[Scene images with change listings]
————————

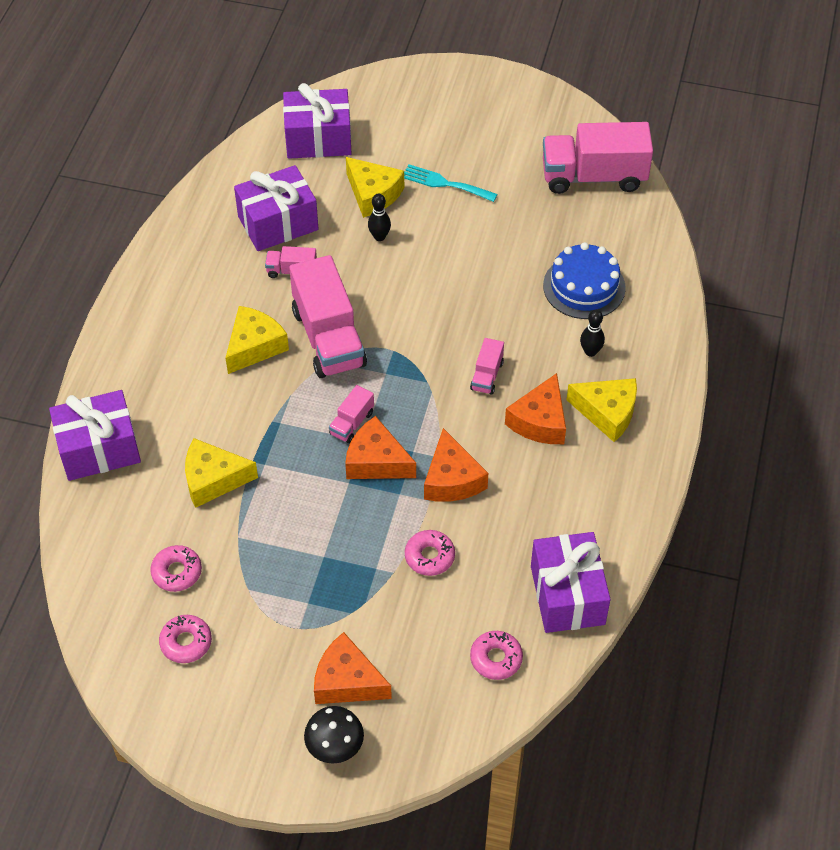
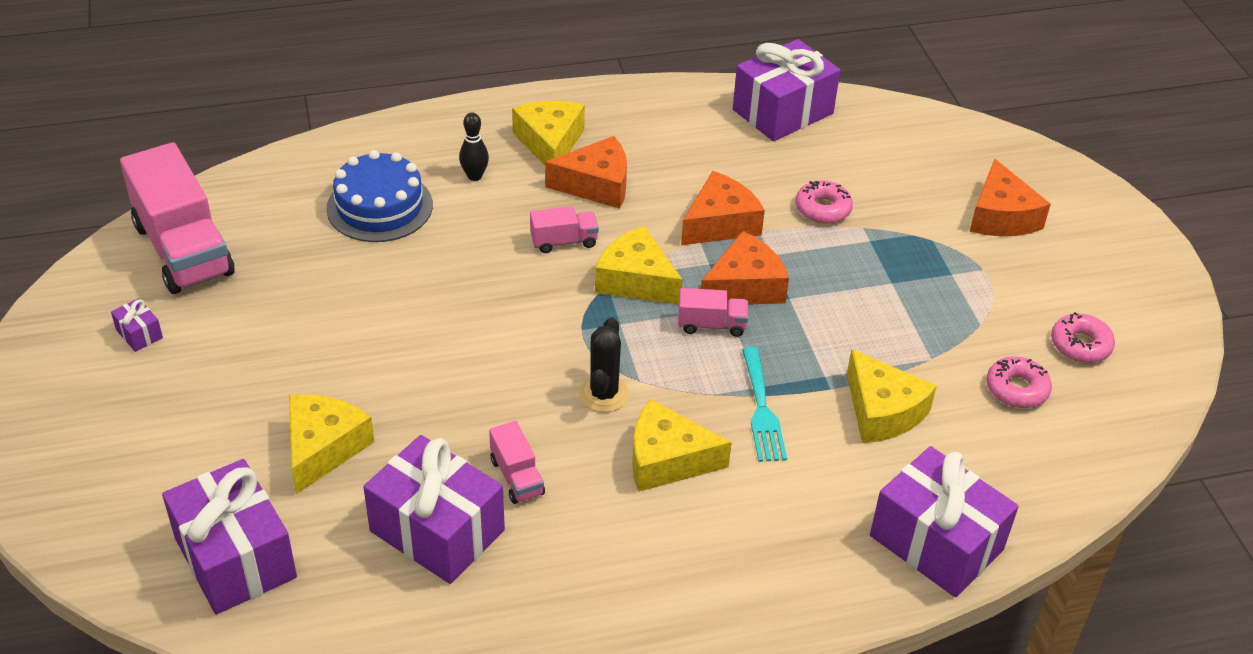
camera: 120 degrees left, 10 degrees down
(328, 338) = (604, 394): pink truck -> black cactus
(335, 747) = (1067, 201): black mushroom -> none
(376, 461) = (744, 286): orange cheese -> orange cheese turned 120 degrees counterclockwise
(379, 237) = (401, 411): black bowling pin -> none
(421, 400) = (636, 280): none -> yellow cheese
(444, 183) = (264, 382): turquoise fork -> turquoise fork (762, 410)
(496, 658) = (886, 134): pink donut -> none
(522, 139) = (139, 334): none -> purple gift

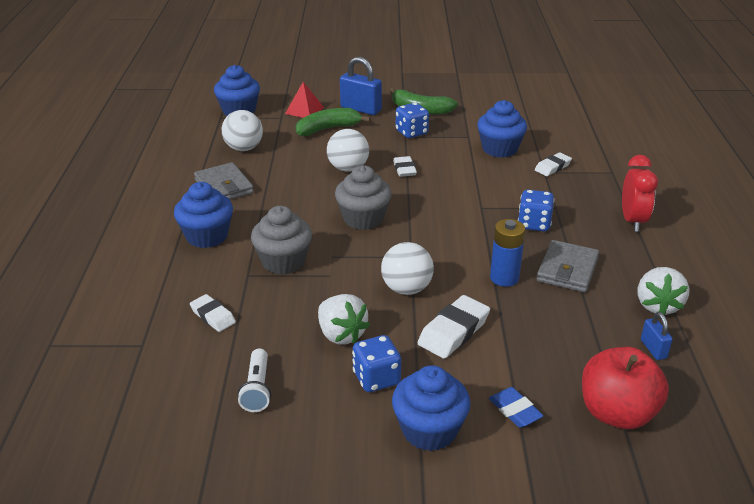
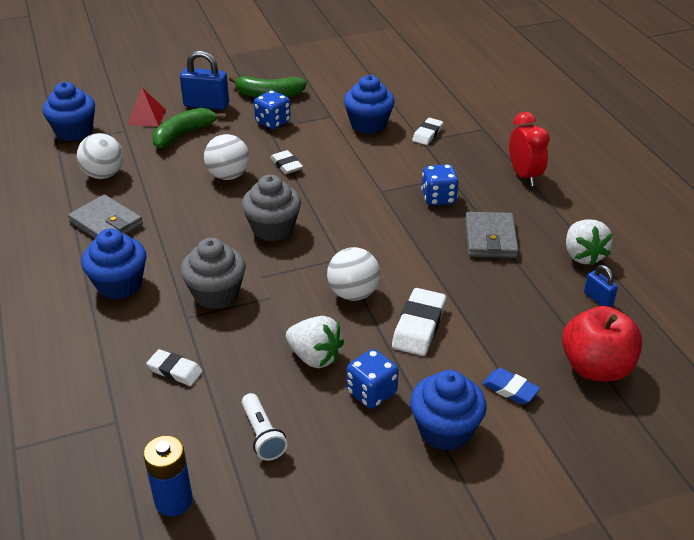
camera: 20 degrees left, 5 degrees up
(504, 278) = (438, 260): blue battery -> blue battery (173, 500)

————————

## [PROBLEM]
Could you restate each record word for word, keeping the pictures out?

## [ANSWER TO THIS PROBLEM]
camera: 120 degrees left, 10 degrees down
(328, 338) = (604, 394): pink truck -> black cactus
(335, 747) = (1067, 201): black mushroom -> none
(376, 461) = (744, 286): orange cheese -> orange cheese turned 120 degrees counterclockwise
(379, 237) = (401, 411): black bowling pin -> none
(421, 400) = (636, 280): none -> yellow cheese
(444, 183) = (264, 382): turquoise fork -> turquoise fork (762, 410)
(496, 658) = (886, 134): pink donut -> none
(522, 139) = (139, 334): none -> purple gift

camera: 20 degrees left, 5 degrees up
(504, 278) = (438, 260): blue battery -> blue battery (173, 500)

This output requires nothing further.